DATA FOR THE TASK:
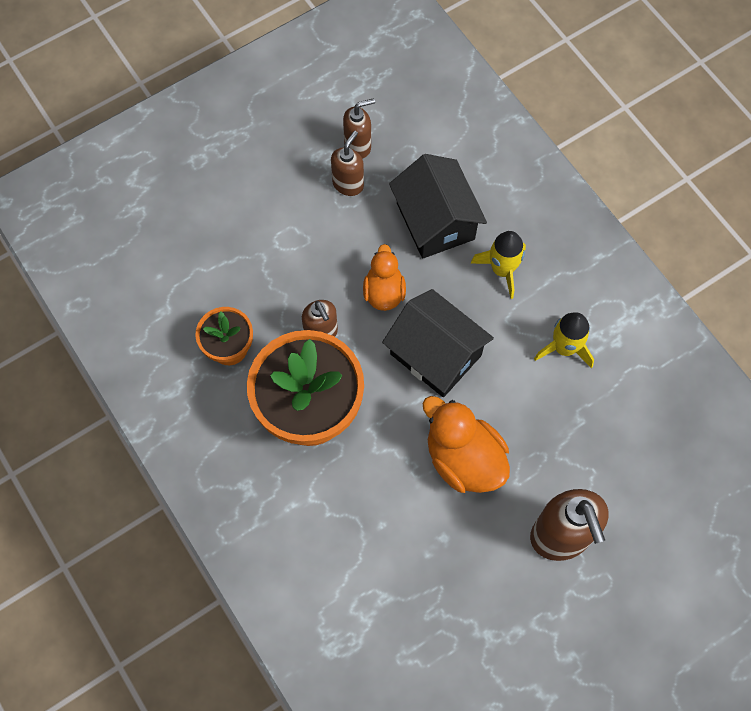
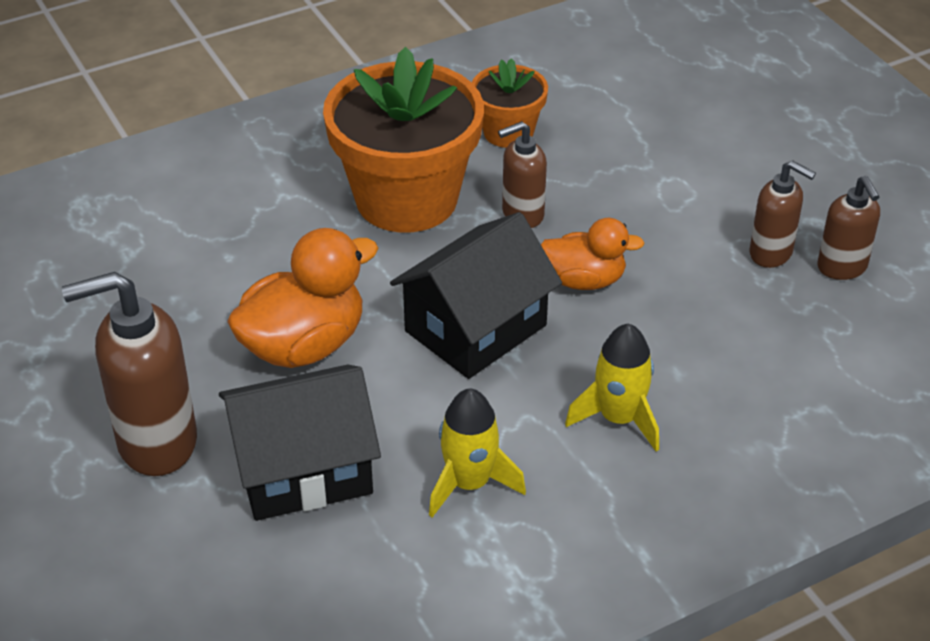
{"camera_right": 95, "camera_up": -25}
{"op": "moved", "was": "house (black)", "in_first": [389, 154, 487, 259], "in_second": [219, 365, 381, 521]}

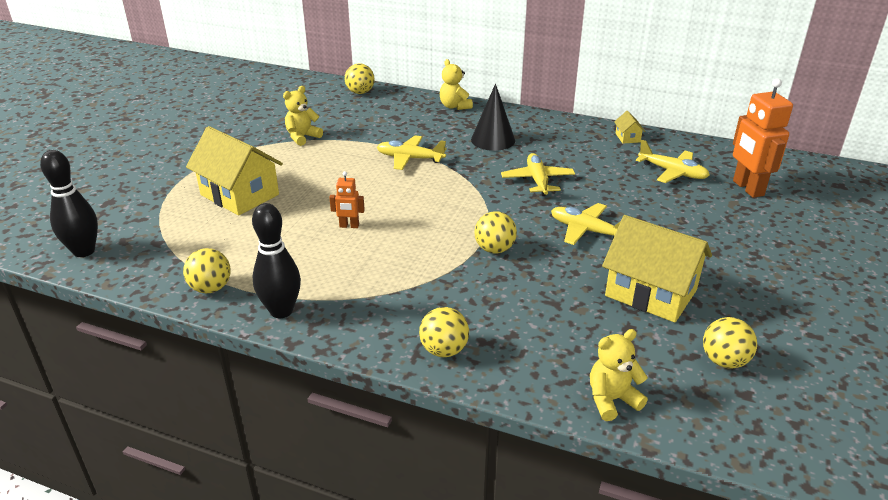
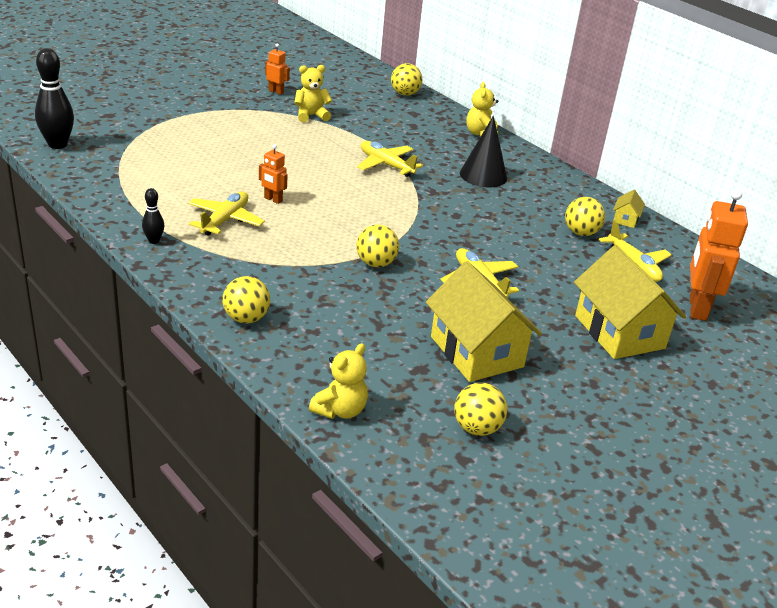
{"camera_right": 25, "camera_up": 0}
{"op": "moved", "was": "ball (yellow)", "in_first": [183, 248, 231, 293], "in_second": [565, 197, 605, 236]}
{"op": "moved", "was": "house (yellow)", "in_first": [186, 126, 283, 216], "in_second": [574, 245, 686, 359]}
{"op": "resized", "was": "bowling pin (black)", "in_first": [252, 203, 301, 318], "in_second": [142, 188, 164, 244], "ratio": 0.52}
{"op": "moved", "was": "plane (yellow)", "in_first": [501, 153, 575, 196], "in_second": [188, 192, 265, 236]}
{"op": "turned", "was": "teddy bear (yellow)", "in_first": [590, 329, 648, 421], "in_second": [309, 343, 368, 419], "clockwise": 120}
{"op": "added", "now": "robot (orange)", "in_second": [265, 43, 290, 95]}

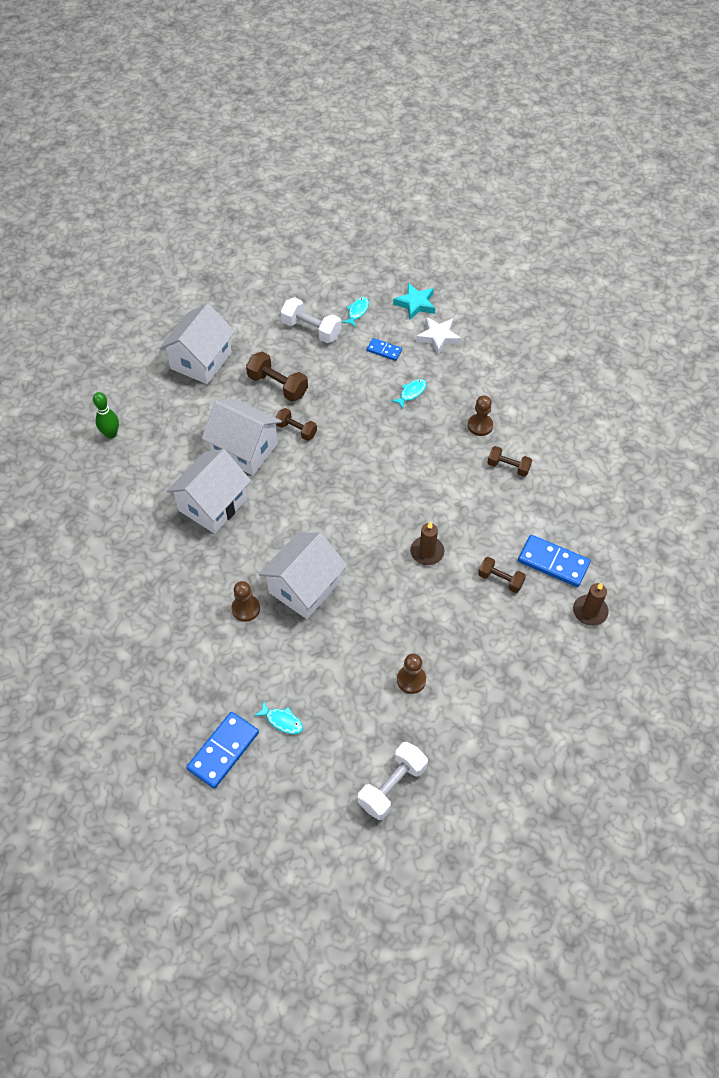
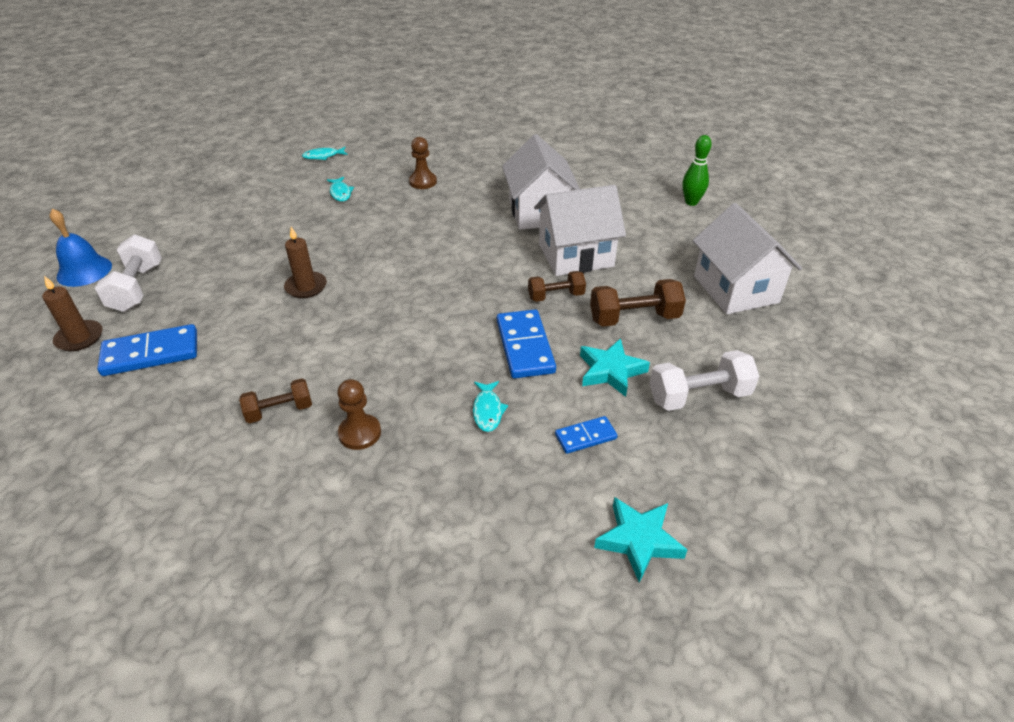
{"camera_right": 135, "camera_up": -15}
{"op": "moved", "was": "domino (blue)", "in_first": [186, 712, 259, 789], "in_second": [497, 309, 556, 378]}
{"op": "removed", "was": "house (white)", "in_first": [259, 532, 347, 619]}
{"op": "moved", "was": "fish (turquoise)", "in_first": [342, 297, 369, 327], "in_second": [327, 177, 354, 202]}
{"op": "moved", "was": "dumbbell (white)", "in_first": [358, 742, 428, 820], "in_second": [95, 234, 162, 312]}
{"op": "removed", "was": "pawn (brown)", "in_first": [397, 654, 426, 694]}
{"op": "removed", "was": "star (white)", "in_first": [416, 317, 461, 354]}
{"op": "removed", "was": "dumbbell (brown)", "in_first": [478, 557, 526, 593]}
{"op": "added", "now": "bell (blue)", "in_second": [50, 209, 112, 287]}
{"op": "added", "now": "star (turquoise)", "in_second": [580, 338, 650, 397]}

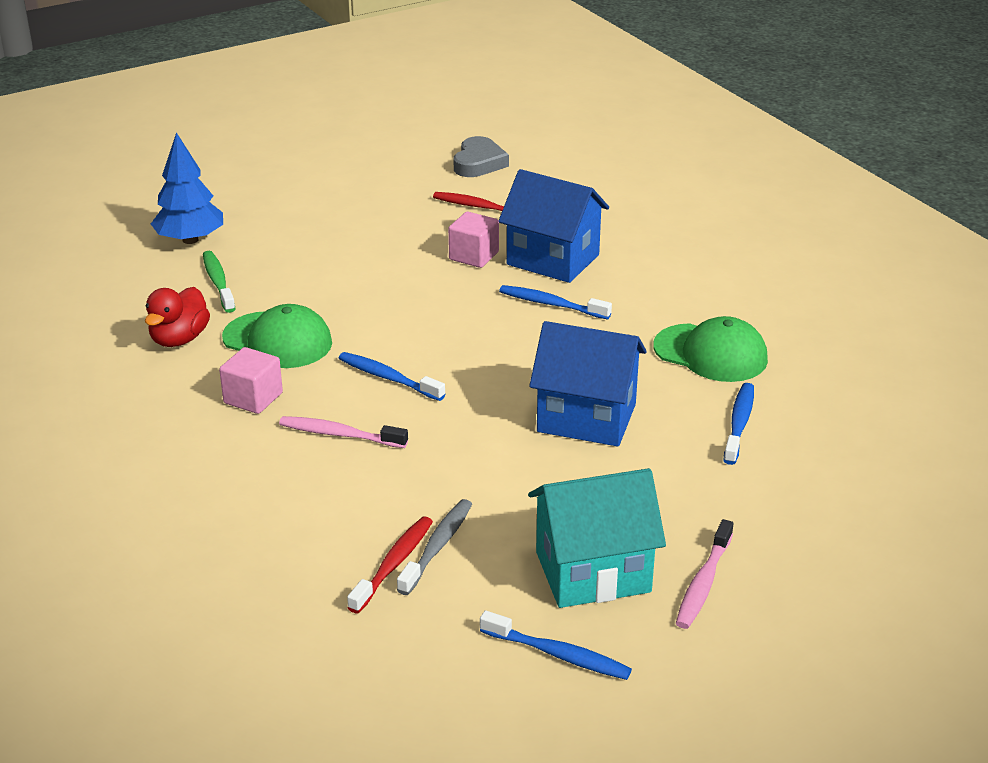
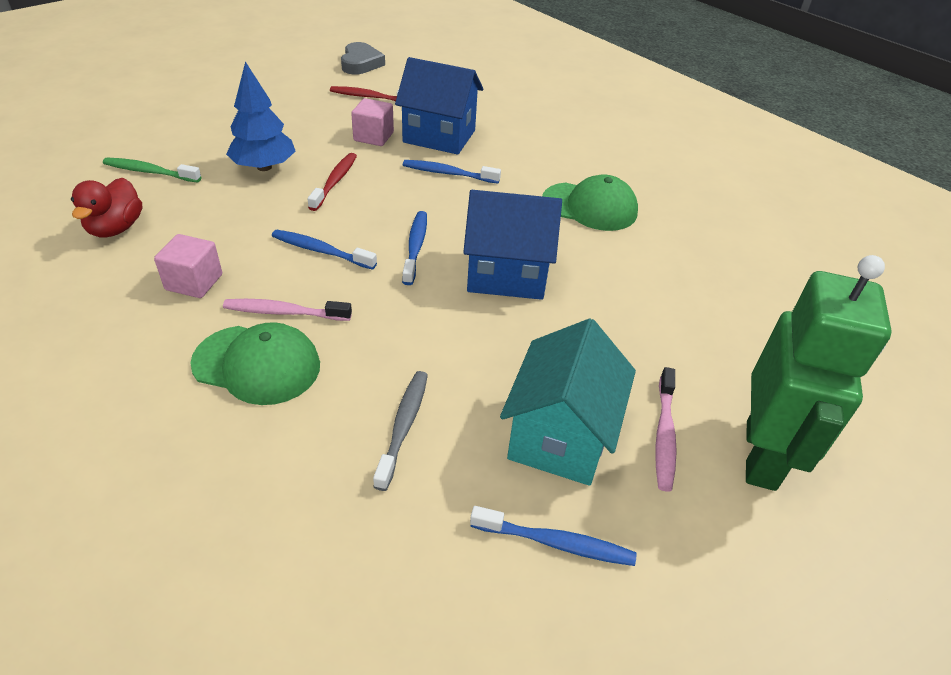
{"camera_right": -15, "camera_up": 10}
{"op": "moved", "was": "tree (blue)", "in_first": [151, 132, 223, 244], "in_second": [226, 62, 295, 171]}
{"op": "turned", "was": "toothbrush (green)", "in_first": [203, 251, 236, 313], "in_second": [103, 158, 201, 183], "clockwise": -45}
{"op": "moved", "was": "cap (green)", "in_first": [222, 304, 332, 368], "in_second": [190, 322, 320, 405]}
{"op": "moved", "was": "toothbrush (red)", "in_first": [347, 516, 433, 614], "in_second": [308, 153, 357, 211]}
{"op": "turned", "was": "house (turquoise)", "in_first": [528, 468, 666, 608], "in_second": [500, 319, 636, 486], "clockwise": -45}
{"op": "moved", "was": "toothbrush (blue)", "in_first": [723, 383, 754, 465], "in_second": [402, 211, 427, 285]}
{"op": "added", "now": "robot (green)", "in_second": [746, 255, 892, 491]}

EXERCISE OBJECTIVE:
Write out each entry exactly; any pictures stay out of the copy.

RESULT:
{"camera_right": 95, "camera_up": -25}
{"op": "moved", "was": "house (black)", "in_first": [389, 154, 487, 259], "in_second": [219, 365, 381, 521]}

{"camera_right": 25, "camera_up": 0}
{"op": "moved", "was": "ball (yellow)", "in_first": [183, 248, 231, 293], "in_second": [565, 197, 605, 236]}
{"op": "moved", "was": "house (yellow)", "in_first": [186, 126, 283, 216], "in_second": [574, 245, 686, 359]}
{"op": "resized", "was": "bowling pin (black)", "in_first": [252, 203, 301, 318], "in_second": [142, 188, 164, 244], "ratio": 0.52}
{"op": "moved", "was": "plane (yellow)", "in_first": [501, 153, 575, 196], "in_second": [188, 192, 265, 236]}
{"op": "turned", "was": "teddy bear (yellow)", "in_first": [590, 329, 648, 421], "in_second": [309, 343, 368, 419], "clockwise": 120}
{"op": "added", "now": "robot (orange)", "in_second": [265, 43, 290, 95]}

{"camera_right": 135, "camera_up": -15}
{"op": "moved", "was": "domino (blue)", "in_first": [186, 712, 259, 789], "in_second": [497, 309, 556, 378]}
{"op": "removed", "was": "house (white)", "in_first": [259, 532, 347, 619]}
{"op": "moved", "was": "fish (turquoise)", "in_first": [342, 297, 369, 327], "in_second": [327, 177, 354, 202]}
{"op": "moved", "was": "dumbbell (white)", "in_first": [358, 742, 428, 820], "in_second": [95, 234, 162, 312]}
{"op": "removed", "was": "pawn (brown)", "in_first": [397, 654, 426, 694]}
{"op": "removed", "was": "star (white)", "in_first": [416, 317, 461, 354]}
{"op": "removed", "was": "dumbbell (brown)", "in_first": [478, 557, 526, 593]}
{"op": "added", "now": "bell (blue)", "in_second": [50, 209, 112, 287]}
{"op": "added", "now": "star (turquoise)", "in_second": [580, 338, 650, 397]}

{"camera_right": -15, "camera_up": 10}
{"op": "moved", "was": "tree (blue)", "in_first": [151, 132, 223, 244], "in_second": [226, 62, 295, 171]}
{"op": "turned", "was": "toothbrush (green)", "in_first": [203, 251, 236, 313], "in_second": [103, 158, 201, 183], "clockwise": -45}
{"op": "moved", "was": "cap (green)", "in_first": [222, 304, 332, 368], "in_second": [190, 322, 320, 405]}
{"op": "moved", "was": "toothbrush (red)", "in_first": [347, 516, 433, 614], "in_second": [308, 153, 357, 211]}
{"op": "turned", "was": "house (turquoise)", "in_first": [528, 468, 666, 608], "in_second": [500, 319, 636, 486], "clockwise": -45}
{"op": "moved", "was": "toothbrush (blue)", "in_first": [723, 383, 754, 465], "in_second": [402, 211, 427, 285]}
{"op": "added", "now": "robot (green)", "in_second": [746, 255, 892, 491]}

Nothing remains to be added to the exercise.